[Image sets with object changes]
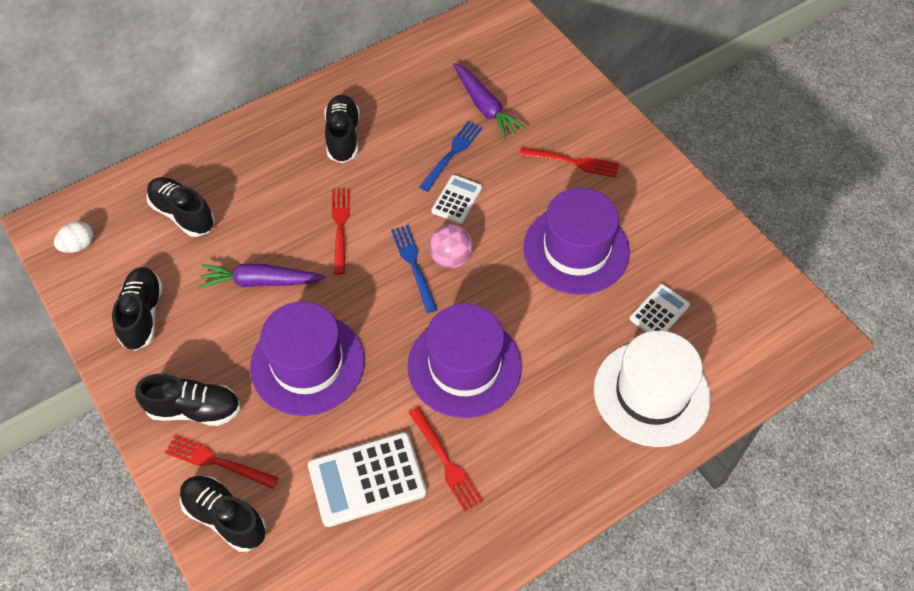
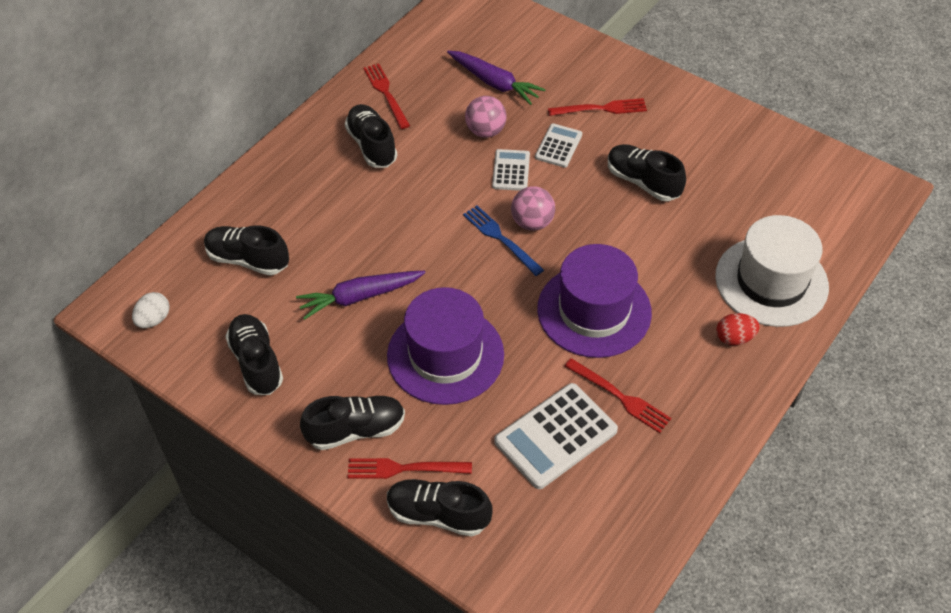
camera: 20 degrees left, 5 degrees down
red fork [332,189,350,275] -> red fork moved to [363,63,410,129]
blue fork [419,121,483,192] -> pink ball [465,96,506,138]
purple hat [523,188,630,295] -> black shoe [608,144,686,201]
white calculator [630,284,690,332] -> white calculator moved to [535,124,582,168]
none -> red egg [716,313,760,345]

---

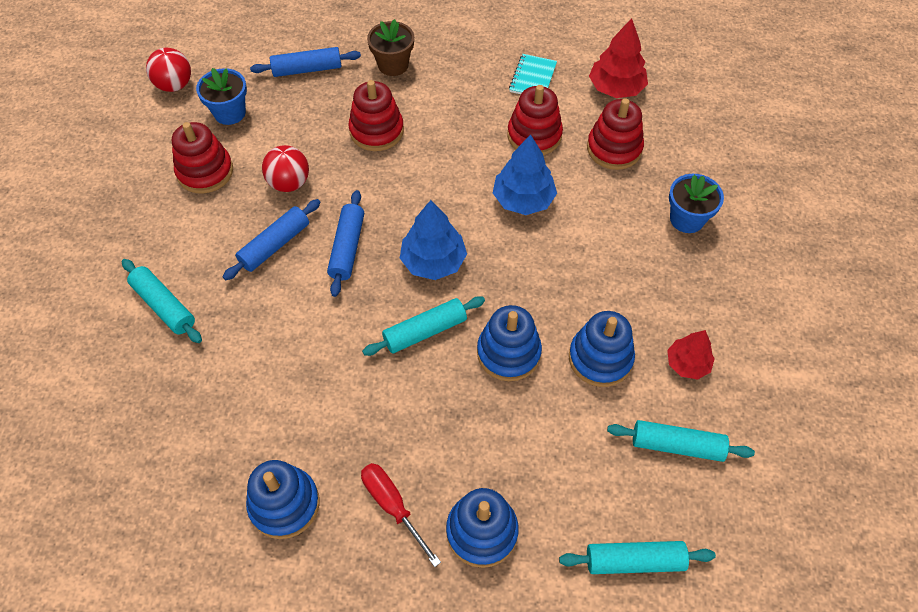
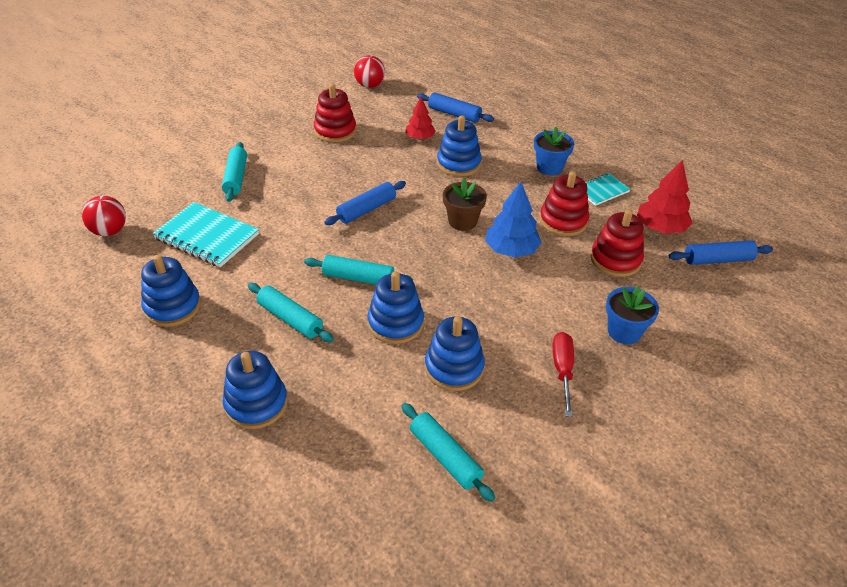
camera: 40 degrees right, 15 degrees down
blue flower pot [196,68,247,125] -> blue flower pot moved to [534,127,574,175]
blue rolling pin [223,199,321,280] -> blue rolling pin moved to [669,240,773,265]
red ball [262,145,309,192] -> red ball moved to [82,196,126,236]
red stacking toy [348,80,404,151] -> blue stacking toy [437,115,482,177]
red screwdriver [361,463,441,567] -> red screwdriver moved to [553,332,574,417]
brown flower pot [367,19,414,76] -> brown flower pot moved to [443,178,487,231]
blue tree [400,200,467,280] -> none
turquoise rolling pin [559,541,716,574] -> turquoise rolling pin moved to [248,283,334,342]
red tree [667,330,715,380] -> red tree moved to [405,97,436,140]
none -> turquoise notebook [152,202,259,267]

▶ Problem requirements:
Exactly the lines above from the one with "blue fork [419,121,483,192]" to the one with "none -> red egg [716,313,760,345]", both included, are to be quoted; leave the rest out.

▶ Your response:
blue fork [419,121,483,192] -> pink ball [465,96,506,138]
purple hat [523,188,630,295] -> black shoe [608,144,686,201]
white calculator [630,284,690,332] -> white calculator moved to [535,124,582,168]
none -> red egg [716,313,760,345]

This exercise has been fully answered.